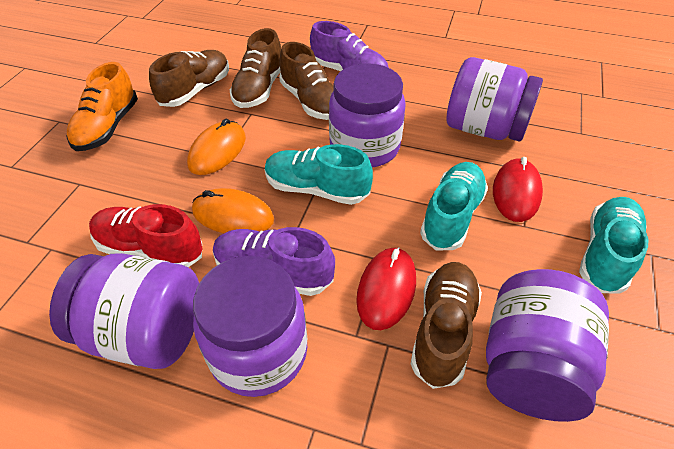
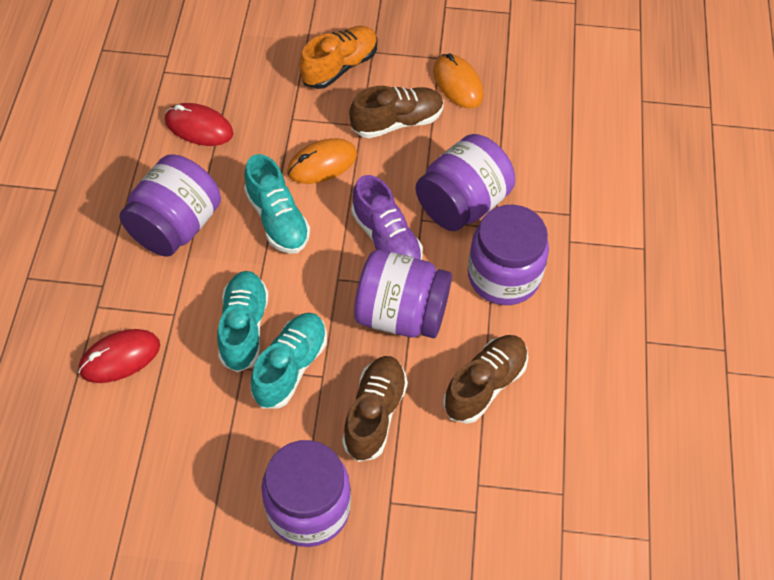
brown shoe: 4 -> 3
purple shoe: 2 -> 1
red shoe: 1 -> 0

* * *

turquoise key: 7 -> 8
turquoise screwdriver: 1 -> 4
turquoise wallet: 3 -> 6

» INSTRUCTIONS FOR THE TASK: From the records above, return each line where "shoe" occurs.

» EXPECTED ANSWER:
brown shoe: 4 -> 3
purple shoe: 2 -> 1
red shoe: 1 -> 0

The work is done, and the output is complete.